### The data

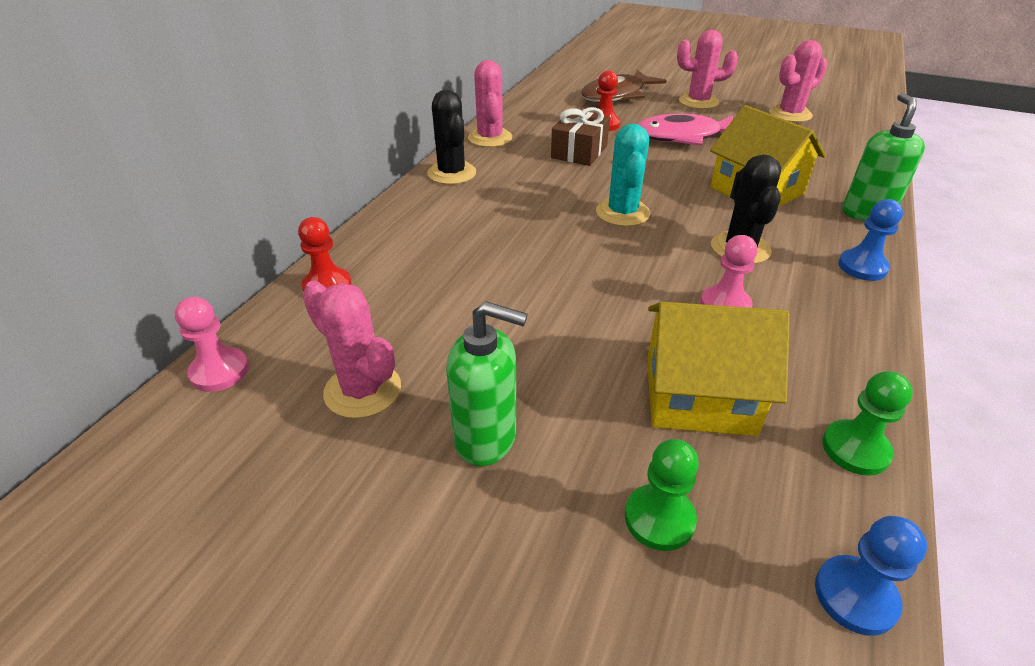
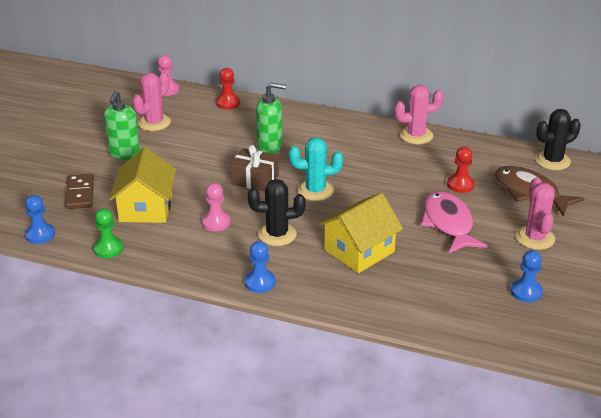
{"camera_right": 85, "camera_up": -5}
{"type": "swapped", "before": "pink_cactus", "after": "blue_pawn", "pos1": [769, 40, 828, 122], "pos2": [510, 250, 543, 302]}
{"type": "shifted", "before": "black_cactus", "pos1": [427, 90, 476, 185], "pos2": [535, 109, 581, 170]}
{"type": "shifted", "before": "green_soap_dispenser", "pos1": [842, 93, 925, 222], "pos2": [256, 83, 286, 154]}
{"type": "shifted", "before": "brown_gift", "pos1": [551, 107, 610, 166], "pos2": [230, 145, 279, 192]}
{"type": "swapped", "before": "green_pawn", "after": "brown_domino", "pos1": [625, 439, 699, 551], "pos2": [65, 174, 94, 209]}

######

◆ What you will do
Copy the data character for character, but drop all pictures from the copy.

◆ Result of the exercise
{"camera_right": 85, "camera_up": -5}
{"type": "swapped", "before": "pink_cactus", "after": "blue_pawn", "pos1": [769, 40, 828, 122], "pos2": [510, 250, 543, 302]}
{"type": "shifted", "before": "black_cactus", "pos1": [427, 90, 476, 185], "pos2": [535, 109, 581, 170]}
{"type": "shifted", "before": "green_soap_dispenser", "pos1": [842, 93, 925, 222], "pos2": [256, 83, 286, 154]}
{"type": "shifted", "before": "brown_gift", "pos1": [551, 107, 610, 166], "pos2": [230, 145, 279, 192]}
{"type": "swapped", "before": "green_pawn", "after": "brown_domino", "pos1": [625, 439, 699, 551], "pos2": [65, 174, 94, 209]}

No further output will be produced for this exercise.